Edit tracking data
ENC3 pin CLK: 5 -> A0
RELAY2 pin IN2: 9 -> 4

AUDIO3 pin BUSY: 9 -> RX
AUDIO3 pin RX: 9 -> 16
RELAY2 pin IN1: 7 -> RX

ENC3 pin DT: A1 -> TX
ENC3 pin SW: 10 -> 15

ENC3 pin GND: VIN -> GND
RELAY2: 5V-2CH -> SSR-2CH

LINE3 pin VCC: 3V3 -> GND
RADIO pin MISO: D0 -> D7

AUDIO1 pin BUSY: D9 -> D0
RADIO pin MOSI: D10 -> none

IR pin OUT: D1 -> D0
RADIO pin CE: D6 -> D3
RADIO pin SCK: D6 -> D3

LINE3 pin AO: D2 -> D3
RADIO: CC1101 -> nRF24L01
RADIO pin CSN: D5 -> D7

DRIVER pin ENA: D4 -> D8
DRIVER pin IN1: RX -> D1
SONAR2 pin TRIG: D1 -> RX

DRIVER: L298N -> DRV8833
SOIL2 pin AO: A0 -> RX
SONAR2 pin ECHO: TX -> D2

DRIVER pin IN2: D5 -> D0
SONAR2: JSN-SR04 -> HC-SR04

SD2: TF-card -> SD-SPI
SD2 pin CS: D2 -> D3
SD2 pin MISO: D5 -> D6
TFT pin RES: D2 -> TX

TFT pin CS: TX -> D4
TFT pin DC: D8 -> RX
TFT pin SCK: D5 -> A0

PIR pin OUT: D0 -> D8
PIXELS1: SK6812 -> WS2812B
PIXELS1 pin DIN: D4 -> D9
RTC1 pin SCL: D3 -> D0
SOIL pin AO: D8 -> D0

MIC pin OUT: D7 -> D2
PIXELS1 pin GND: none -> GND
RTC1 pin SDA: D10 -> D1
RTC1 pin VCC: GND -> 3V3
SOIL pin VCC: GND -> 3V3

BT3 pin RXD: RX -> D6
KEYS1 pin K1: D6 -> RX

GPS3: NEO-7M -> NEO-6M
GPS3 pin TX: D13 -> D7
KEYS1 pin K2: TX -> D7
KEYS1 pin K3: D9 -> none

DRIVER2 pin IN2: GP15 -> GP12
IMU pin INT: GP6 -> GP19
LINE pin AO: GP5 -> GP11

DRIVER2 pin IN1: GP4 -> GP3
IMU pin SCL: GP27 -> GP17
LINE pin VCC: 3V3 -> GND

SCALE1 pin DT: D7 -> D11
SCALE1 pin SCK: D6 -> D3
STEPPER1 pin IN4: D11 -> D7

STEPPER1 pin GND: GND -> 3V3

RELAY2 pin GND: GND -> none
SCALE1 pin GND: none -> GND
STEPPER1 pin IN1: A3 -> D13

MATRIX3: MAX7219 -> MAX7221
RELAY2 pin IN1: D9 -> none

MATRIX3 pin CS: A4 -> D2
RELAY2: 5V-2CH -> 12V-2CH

- [EXERCISE GOAL]: What is needed here is an exact copy of all the records above.

- [ANSWER SPACE]:
ENC3 pin CLK: 5 -> A0
RELAY2 pin IN2: 9 -> 4

AUDIO3 pin BUSY: 9 -> RX
AUDIO3 pin RX: 9 -> 16
RELAY2 pin IN1: 7 -> RX

ENC3 pin DT: A1 -> TX
ENC3 pin SW: 10 -> 15

ENC3 pin GND: VIN -> GND
RELAY2: 5V-2CH -> SSR-2CH

LINE3 pin VCC: 3V3 -> GND
RADIO pin MISO: D0 -> D7

AUDIO1 pin BUSY: D9 -> D0
RADIO pin MOSI: D10 -> none

IR pin OUT: D1 -> D0
RADIO pin CE: D6 -> D3
RADIO pin SCK: D6 -> D3

LINE3 pin AO: D2 -> D3
RADIO: CC1101 -> nRF24L01
RADIO pin CSN: D5 -> D7

DRIVER pin ENA: D4 -> D8
DRIVER pin IN1: RX -> D1
SONAR2 pin TRIG: D1 -> RX

DRIVER: L298N -> DRV8833
SOIL2 pin AO: A0 -> RX
SONAR2 pin ECHO: TX -> D2

DRIVER pin IN2: D5 -> D0
SONAR2: JSN-SR04 -> HC-SR04

SD2: TF-card -> SD-SPI
SD2 pin CS: D2 -> D3
SD2 pin MISO: D5 -> D6
TFT pin RES: D2 -> TX

TFT pin CS: TX -> D4
TFT pin DC: D8 -> RX
TFT pin SCK: D5 -> A0

PIR pin OUT: D0 -> D8
PIXELS1: SK6812 -> WS2812B
PIXELS1 pin DIN: D4 -> D9
RTC1 pin SCL: D3 -> D0
SOIL pin AO: D8 -> D0

MIC pin OUT: D7 -> D2
PIXELS1 pin GND: none -> GND
RTC1 pin SDA: D10 -> D1
RTC1 pin VCC: GND -> 3V3
SOIL pin VCC: GND -> 3V3

BT3 pin RXD: RX -> D6
KEYS1 pin K1: D6 -> RX

GPS3: NEO-7M -> NEO-6M
GPS3 pin TX: D13 -> D7
KEYS1 pin K2: TX -> D7
KEYS1 pin K3: D9 -> none

DRIVER2 pin IN2: GP15 -> GP12
IMU pin INT: GP6 -> GP19
LINE pin AO: GP5 -> GP11

DRIVER2 pin IN1: GP4 -> GP3
IMU pin SCL: GP27 -> GP17
LINE pin VCC: 3V3 -> GND

SCALE1 pin DT: D7 -> D11
SCALE1 pin SCK: D6 -> D3
STEPPER1 pin IN4: D11 -> D7

STEPPER1 pin GND: GND -> 3V3

RELAY2 pin GND: GND -> none
SCALE1 pin GND: none -> GND
STEPPER1 pin IN1: A3 -> D13

MATRIX3: MAX7219 -> MAX7221
RELAY2 pin IN1: D9 -> none

MATRIX3 pin CS: A4 -> D2
RELAY2: 5V-2CH -> 12V-2CH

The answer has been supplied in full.